_What needs to be done:_ Reproduce the entries that follow exactly. No picture should appear in the result.

_Task data:_

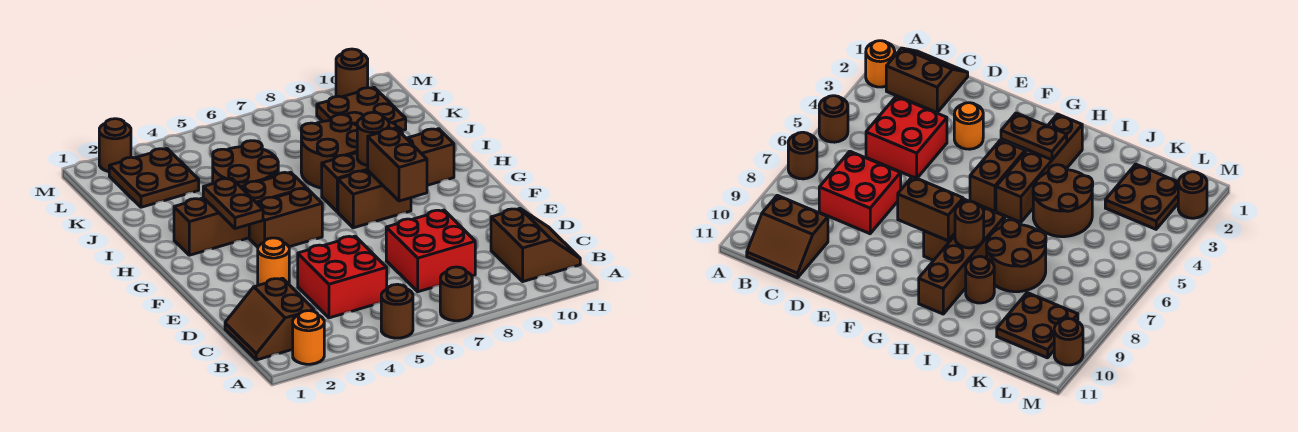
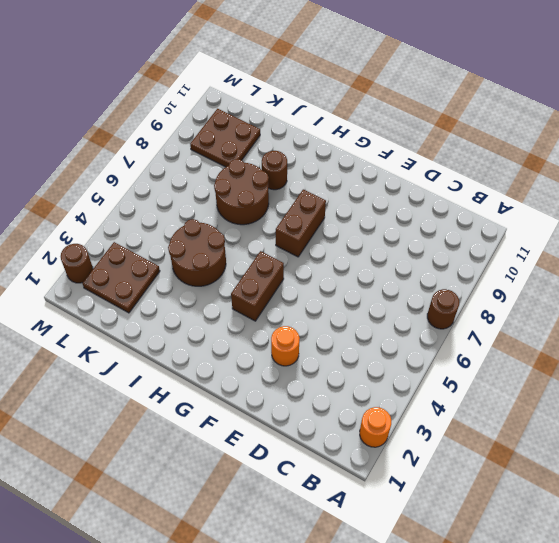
none -> brown round brick A5 level 1
none -> brown slope B1:C2 level 1 top 2
none -> brown slope B10:C11 level 1 top 10

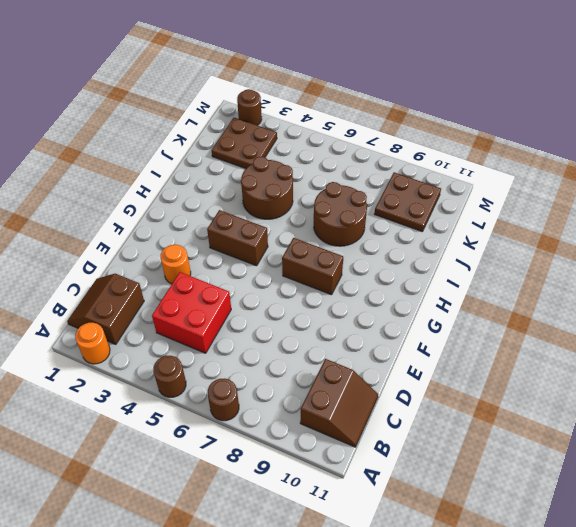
none -> red brick C7:D8 level 1
none -> brown brick H2:H5 level 1
none -> brown brick H7:H10 level 1

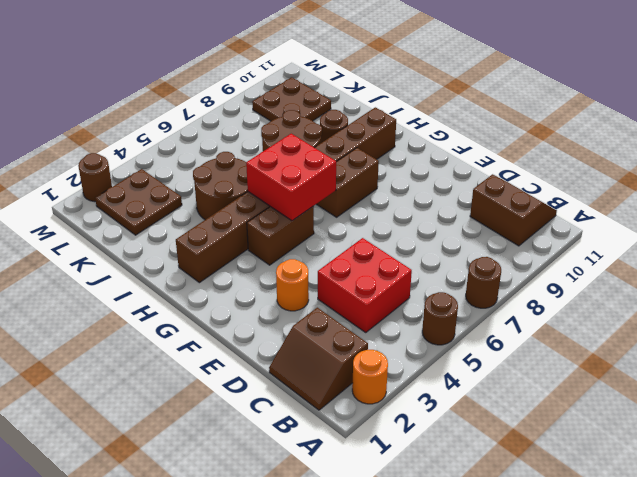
red brick G5:H6 level 2 -> red brick C7:D8 level 1
none -> brown round brick M10 level 1
none -> brown brick F8:G8 level 2
none -> brown plate G3:H3 level 2

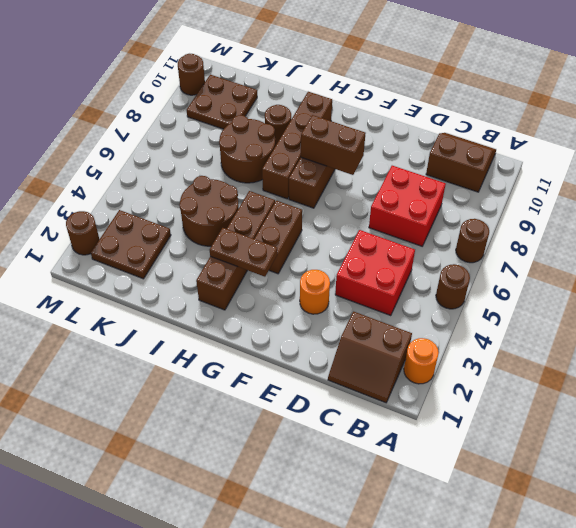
none -> brown round brick H8 level 2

_Result for this exercise:_
none -> brown round brick A5 level 1
none -> brown slope B1:C2 level 1 top 2
none -> brown slope B10:C11 level 1 top 10

none -> red brick C7:D8 level 1
none -> brown brick H2:H5 level 1
none -> brown brick H7:H10 level 1

red brick G5:H6 level 2 -> red brick C7:D8 level 1
none -> brown round brick M10 level 1
none -> brown brick F8:G8 level 2
none -> brown plate G3:H3 level 2

none -> brown round brick H8 level 2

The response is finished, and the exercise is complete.